Task description: Would you return the data below exactly as it stands, with every picture left out?

[[ Material provided, beginning ]]

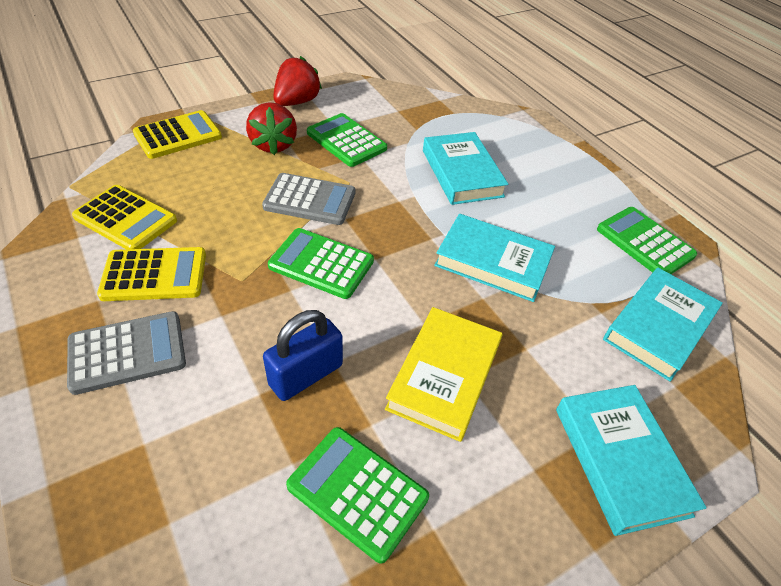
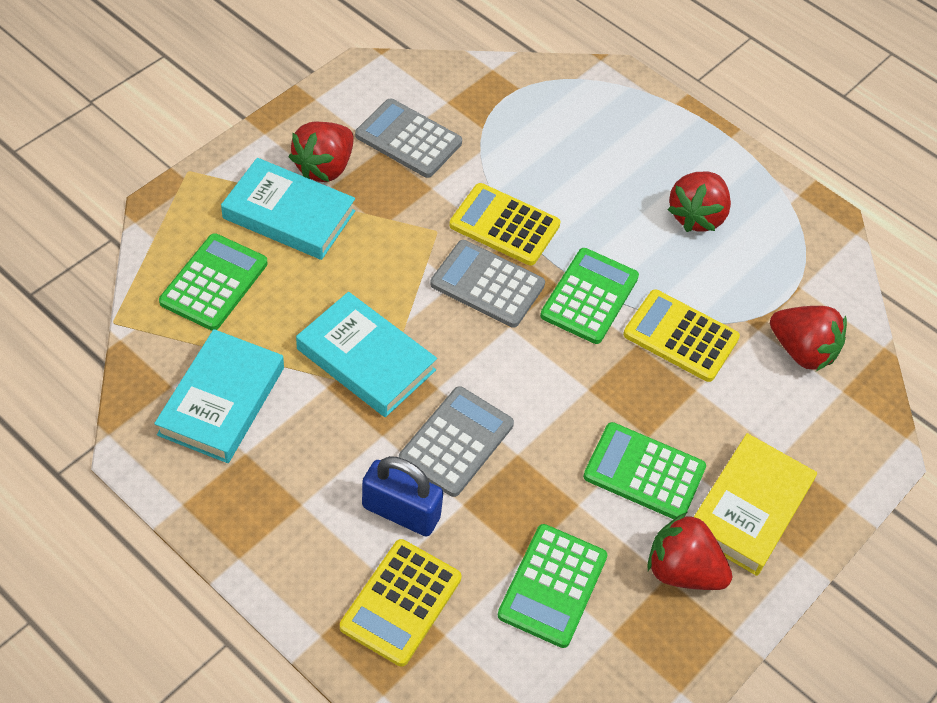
grey calculator: 2 -> 3
red strawberry: 2 -> 4
turquoise book: 4 -> 3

[[ Material provided, end ]]

Task output:
grey calculator: 2 -> 3
red strawberry: 2 -> 4
turquoise book: 4 -> 3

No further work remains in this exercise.